Copy verbatim every line of the material between the line holding "106: (1375, 629)" and the line holding "125: (784, 802)", inclusive, and output only those lines.

━━━━━━━━━━━━━━━━━━━━━━━━━━━━━━

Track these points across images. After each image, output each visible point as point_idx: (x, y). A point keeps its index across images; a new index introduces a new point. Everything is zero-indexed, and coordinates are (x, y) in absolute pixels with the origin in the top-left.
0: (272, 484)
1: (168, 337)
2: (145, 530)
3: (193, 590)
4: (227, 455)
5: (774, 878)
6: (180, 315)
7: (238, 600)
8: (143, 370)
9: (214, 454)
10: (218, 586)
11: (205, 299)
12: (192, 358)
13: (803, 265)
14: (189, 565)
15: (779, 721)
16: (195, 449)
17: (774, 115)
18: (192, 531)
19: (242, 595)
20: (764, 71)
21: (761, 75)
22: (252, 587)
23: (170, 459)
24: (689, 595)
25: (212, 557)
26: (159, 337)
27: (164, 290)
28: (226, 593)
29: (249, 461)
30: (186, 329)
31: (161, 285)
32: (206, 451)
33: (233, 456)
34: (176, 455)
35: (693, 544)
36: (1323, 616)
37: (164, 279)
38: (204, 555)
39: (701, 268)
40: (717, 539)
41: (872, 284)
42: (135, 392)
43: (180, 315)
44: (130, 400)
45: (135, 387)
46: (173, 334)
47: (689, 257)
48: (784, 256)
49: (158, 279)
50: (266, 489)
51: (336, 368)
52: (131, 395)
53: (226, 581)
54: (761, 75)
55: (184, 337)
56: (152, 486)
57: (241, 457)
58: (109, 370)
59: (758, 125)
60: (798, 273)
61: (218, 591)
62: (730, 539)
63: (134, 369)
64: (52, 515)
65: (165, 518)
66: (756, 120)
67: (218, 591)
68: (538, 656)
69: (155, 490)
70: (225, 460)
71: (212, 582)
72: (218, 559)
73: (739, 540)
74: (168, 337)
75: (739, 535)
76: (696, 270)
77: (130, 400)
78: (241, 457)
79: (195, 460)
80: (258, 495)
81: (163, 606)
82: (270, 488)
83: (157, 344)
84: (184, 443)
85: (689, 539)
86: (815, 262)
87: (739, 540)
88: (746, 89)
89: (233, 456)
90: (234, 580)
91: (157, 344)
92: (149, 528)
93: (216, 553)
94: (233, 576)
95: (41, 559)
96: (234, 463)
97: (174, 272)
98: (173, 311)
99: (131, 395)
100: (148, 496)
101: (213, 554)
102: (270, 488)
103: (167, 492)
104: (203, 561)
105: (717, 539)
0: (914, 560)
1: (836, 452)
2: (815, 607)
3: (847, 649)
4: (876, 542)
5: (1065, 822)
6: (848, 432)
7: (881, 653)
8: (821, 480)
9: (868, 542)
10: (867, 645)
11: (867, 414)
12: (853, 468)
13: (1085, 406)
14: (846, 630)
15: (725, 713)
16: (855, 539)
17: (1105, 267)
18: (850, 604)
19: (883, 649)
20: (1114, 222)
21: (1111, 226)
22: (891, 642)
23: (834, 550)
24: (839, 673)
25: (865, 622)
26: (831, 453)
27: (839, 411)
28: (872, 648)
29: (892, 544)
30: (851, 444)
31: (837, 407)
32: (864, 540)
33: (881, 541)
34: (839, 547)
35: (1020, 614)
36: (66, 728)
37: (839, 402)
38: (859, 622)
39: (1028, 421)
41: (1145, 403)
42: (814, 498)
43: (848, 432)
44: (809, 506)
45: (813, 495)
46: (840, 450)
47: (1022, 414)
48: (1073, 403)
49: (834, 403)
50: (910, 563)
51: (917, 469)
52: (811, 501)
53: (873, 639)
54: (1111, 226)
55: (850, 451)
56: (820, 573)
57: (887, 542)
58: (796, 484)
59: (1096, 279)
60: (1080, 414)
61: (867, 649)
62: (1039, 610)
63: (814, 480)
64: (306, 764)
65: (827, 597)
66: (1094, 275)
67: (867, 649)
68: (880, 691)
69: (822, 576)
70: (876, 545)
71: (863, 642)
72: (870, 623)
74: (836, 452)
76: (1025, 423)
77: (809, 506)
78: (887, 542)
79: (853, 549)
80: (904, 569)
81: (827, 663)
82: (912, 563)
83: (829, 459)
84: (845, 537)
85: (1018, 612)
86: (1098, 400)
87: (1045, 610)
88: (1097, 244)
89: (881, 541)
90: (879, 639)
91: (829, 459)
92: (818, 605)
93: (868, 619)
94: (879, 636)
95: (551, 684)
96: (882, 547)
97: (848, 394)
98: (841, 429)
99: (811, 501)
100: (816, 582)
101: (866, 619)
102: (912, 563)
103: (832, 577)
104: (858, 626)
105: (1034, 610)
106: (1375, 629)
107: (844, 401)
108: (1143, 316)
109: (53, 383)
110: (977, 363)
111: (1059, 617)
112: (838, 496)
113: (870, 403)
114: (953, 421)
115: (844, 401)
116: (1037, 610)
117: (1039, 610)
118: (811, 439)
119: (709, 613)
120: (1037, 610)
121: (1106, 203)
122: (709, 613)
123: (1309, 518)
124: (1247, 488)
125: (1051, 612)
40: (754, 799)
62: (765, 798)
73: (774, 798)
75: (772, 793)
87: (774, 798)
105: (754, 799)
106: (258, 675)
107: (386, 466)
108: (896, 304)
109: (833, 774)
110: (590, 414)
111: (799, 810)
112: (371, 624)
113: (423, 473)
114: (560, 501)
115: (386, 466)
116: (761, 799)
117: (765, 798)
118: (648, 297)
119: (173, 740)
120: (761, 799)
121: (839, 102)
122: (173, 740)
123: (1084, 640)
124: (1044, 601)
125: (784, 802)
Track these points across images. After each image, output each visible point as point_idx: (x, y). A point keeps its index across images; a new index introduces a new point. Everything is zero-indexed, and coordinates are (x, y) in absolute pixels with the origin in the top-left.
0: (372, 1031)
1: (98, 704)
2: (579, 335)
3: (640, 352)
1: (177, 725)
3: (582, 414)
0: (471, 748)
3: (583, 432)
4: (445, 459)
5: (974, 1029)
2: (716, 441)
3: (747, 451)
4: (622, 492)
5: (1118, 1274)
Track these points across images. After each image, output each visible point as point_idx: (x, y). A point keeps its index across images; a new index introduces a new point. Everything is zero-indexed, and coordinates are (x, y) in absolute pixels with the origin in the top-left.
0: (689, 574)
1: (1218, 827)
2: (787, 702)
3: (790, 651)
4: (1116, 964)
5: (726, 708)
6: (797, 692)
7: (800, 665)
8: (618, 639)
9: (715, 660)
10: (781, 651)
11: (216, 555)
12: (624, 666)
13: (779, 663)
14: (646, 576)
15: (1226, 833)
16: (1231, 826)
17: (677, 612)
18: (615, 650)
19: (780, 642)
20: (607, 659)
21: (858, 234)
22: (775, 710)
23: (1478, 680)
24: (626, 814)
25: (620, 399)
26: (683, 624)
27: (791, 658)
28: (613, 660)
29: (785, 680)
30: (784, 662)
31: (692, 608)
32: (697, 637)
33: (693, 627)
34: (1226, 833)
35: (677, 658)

━━━━━━━━━━━━━━━━━━━━━━━━━━━━━━

(EXERCISE OUTPUT):
106: (1375, 629)
107: (844, 401)
108: (1143, 316)
109: (53, 383)
110: (977, 363)
111: (1059, 617)
112: (838, 496)
113: (870, 403)
114: (953, 421)
115: (844, 401)
116: (1037, 610)
117: (1039, 610)
118: (811, 439)
119: (709, 613)
120: (1037, 610)
121: (1106, 203)
122: (709, 613)
123: (1309, 518)
124: (1247, 488)
125: (1051, 612)
40: (754, 799)
62: (765, 798)
73: (774, 798)
75: (772, 793)
87: (774, 798)
105: (754, 799)
106: (258, 675)
107: (386, 466)
108: (896, 304)
109: (833, 774)
110: (590, 414)
111: (799, 810)
112: (371, 624)
113: (423, 473)
114: (560, 501)
115: (386, 466)
116: (761, 799)
117: (765, 798)
118: (648, 297)
119: (173, 740)
120: (761, 799)
121: (839, 102)
122: (173, 740)
123: (1084, 640)
124: (1044, 601)
125: (784, 802)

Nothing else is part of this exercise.